(Content revision data)
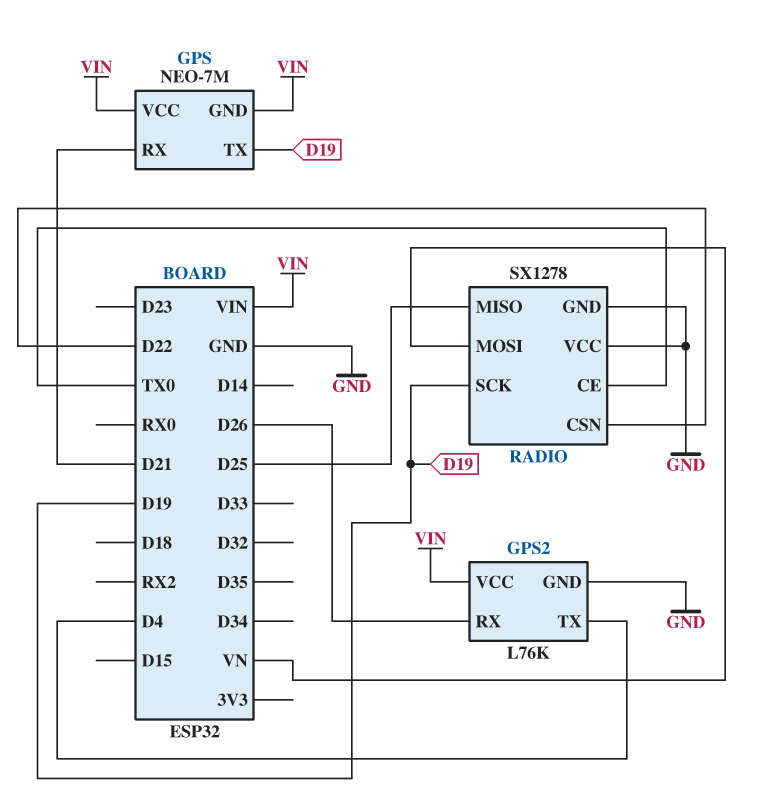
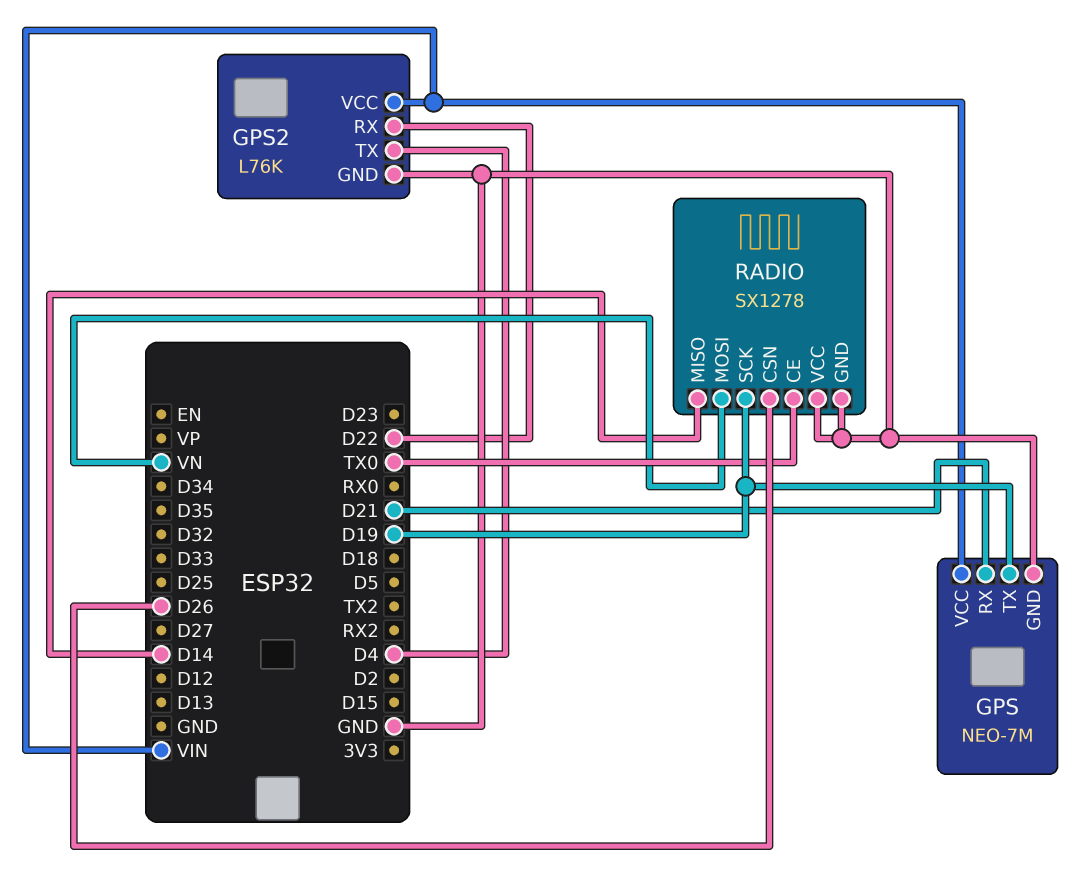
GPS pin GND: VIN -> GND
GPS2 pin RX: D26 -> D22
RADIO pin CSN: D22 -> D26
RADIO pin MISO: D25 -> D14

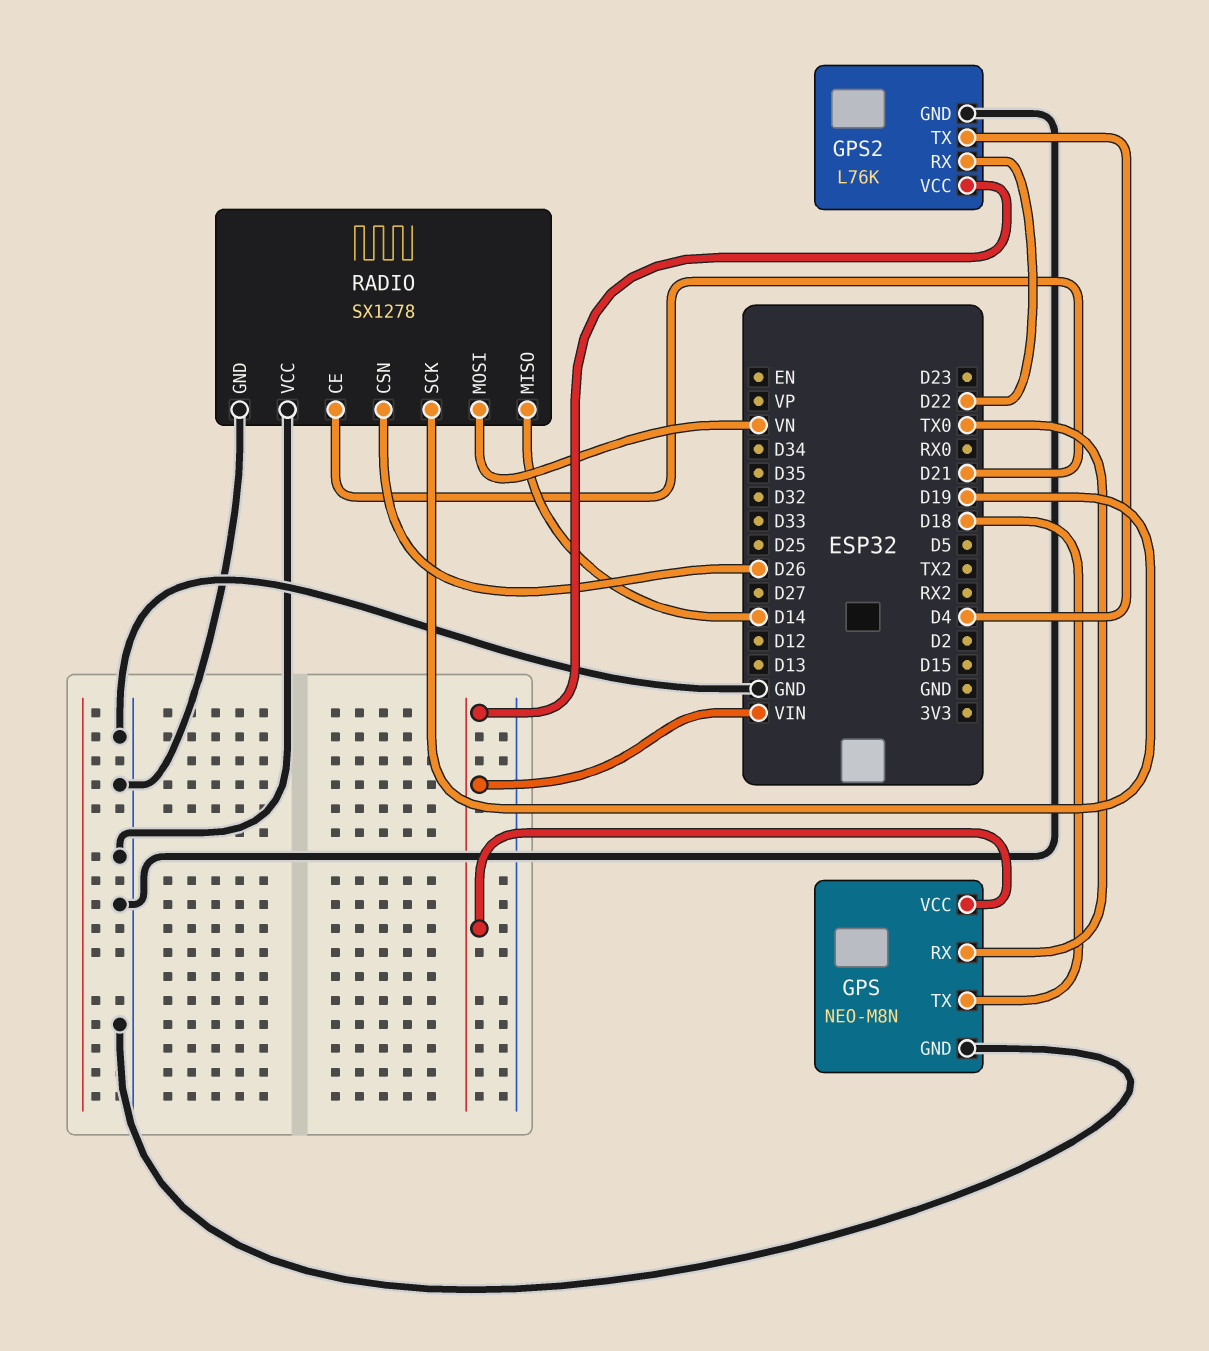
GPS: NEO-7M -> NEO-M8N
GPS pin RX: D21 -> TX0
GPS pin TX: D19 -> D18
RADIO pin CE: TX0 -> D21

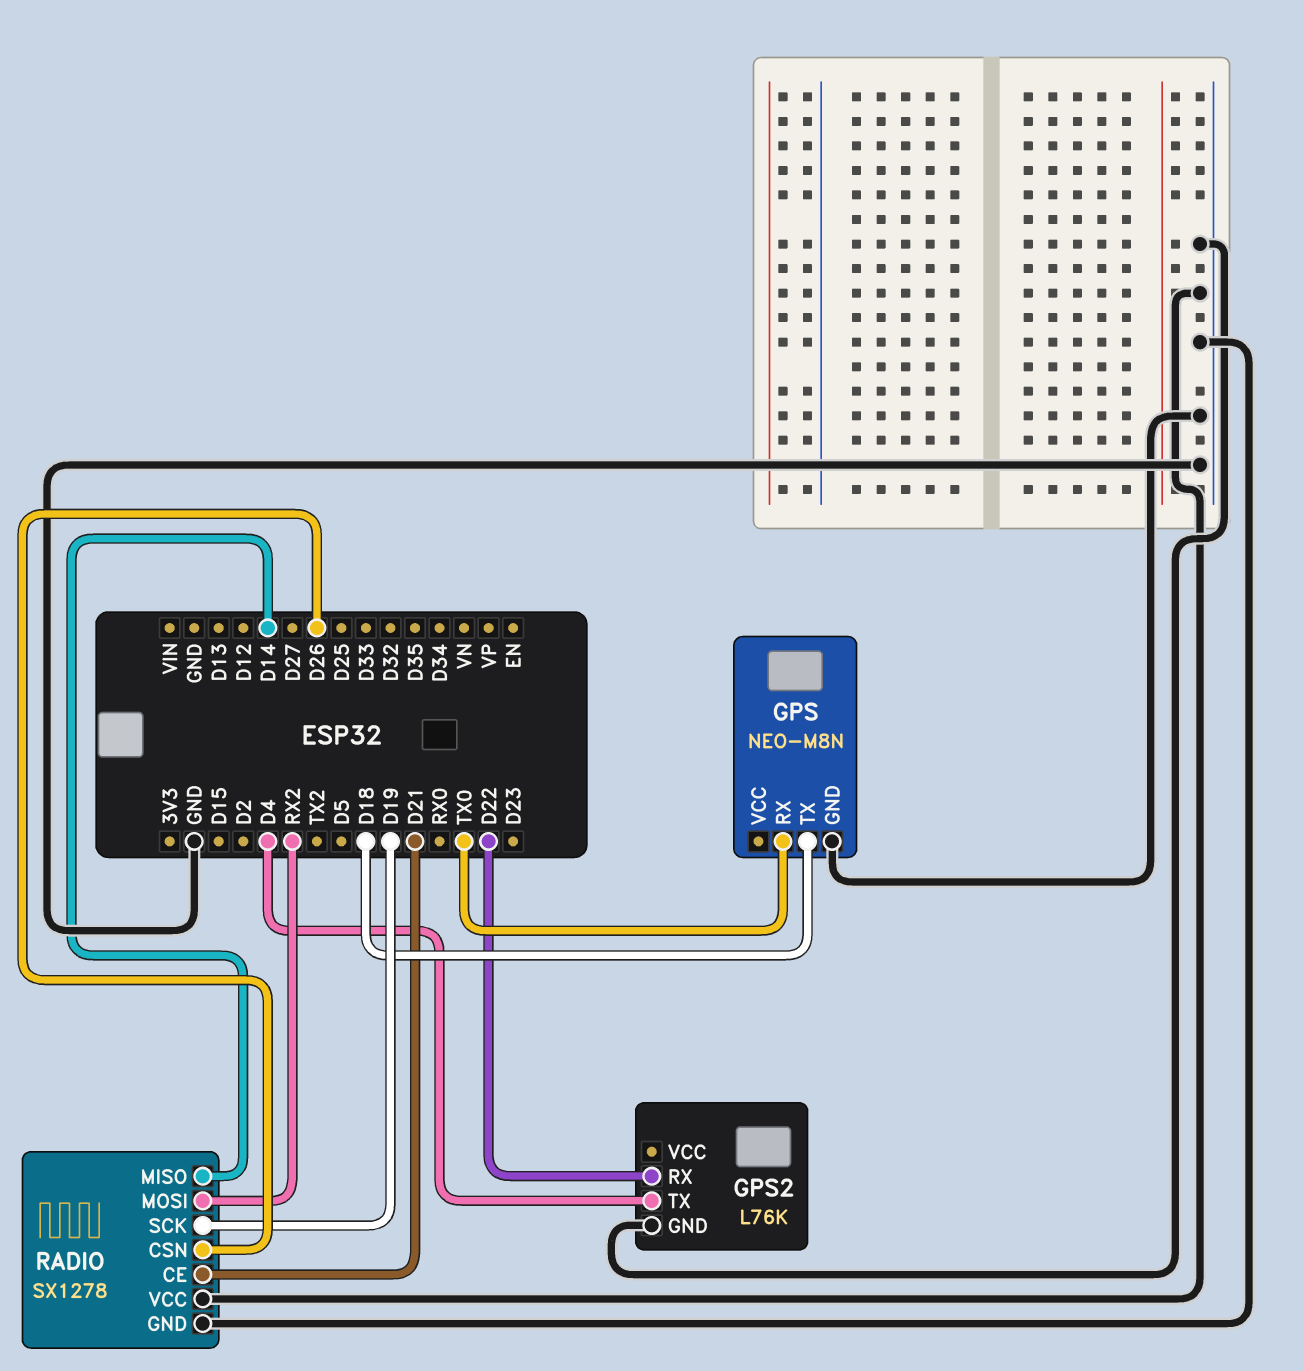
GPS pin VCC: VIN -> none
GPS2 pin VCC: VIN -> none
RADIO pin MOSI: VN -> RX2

:: REQUIRED WORK ::
Your reply should hold only the lines from the one that contains "RADIO pin CE: TX0 -> D21" through the last line of the records above, exact and complete, and no pictures.

:: PROBLEM SOLUTION ::
RADIO pin CE: TX0 -> D21

GPS pin VCC: VIN -> none
GPS2 pin VCC: VIN -> none
RADIO pin MOSI: VN -> RX2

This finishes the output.